--- SUPPLIED RECORDS Enclosed Below ---

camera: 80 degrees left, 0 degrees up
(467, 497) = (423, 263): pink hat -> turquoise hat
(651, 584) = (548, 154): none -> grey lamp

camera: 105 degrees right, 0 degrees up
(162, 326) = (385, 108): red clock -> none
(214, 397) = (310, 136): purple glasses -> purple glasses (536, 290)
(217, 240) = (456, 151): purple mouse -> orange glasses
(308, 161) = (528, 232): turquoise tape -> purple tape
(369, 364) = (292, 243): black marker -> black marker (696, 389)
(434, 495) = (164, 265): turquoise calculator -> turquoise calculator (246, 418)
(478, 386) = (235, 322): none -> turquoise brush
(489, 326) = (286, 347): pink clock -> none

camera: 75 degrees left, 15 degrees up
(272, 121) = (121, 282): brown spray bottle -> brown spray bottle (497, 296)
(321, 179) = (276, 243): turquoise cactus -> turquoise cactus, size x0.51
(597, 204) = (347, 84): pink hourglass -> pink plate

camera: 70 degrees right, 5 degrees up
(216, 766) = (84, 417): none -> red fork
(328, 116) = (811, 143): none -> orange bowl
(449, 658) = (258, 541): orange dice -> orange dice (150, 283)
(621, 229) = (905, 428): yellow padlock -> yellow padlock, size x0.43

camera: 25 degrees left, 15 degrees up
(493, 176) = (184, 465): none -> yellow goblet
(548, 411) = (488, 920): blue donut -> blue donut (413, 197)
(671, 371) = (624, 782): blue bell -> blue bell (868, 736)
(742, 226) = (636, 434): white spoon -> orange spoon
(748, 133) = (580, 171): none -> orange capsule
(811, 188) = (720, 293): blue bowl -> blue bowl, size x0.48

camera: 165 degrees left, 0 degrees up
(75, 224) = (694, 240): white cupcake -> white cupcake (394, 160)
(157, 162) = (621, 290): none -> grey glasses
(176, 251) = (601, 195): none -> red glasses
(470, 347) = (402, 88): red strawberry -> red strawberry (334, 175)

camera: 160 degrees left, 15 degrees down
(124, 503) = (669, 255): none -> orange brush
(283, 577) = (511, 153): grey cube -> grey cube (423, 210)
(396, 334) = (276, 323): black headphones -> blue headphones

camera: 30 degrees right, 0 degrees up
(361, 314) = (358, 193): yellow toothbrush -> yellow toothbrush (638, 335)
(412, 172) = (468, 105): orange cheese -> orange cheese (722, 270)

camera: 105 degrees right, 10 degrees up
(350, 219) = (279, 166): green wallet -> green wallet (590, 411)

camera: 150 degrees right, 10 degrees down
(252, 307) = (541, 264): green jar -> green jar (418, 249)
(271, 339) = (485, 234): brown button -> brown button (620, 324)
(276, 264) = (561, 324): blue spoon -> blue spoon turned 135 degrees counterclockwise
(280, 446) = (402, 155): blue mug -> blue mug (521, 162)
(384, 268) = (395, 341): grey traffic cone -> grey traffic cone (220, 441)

--- End of Enclosed SUPPLIED RECORDS ---

### PROMPT
Filter the entries by the string "left" and copy each matching line.

### SOLVED PROBLEM
camera: 80 degrees left, 0 degrees up
camera: 75 degrees left, 15 degrees up
camera: 25 degrees left, 15 degrees up
camera: 165 degrees left, 0 degrees up
camera: 160 degrees left, 15 degrees down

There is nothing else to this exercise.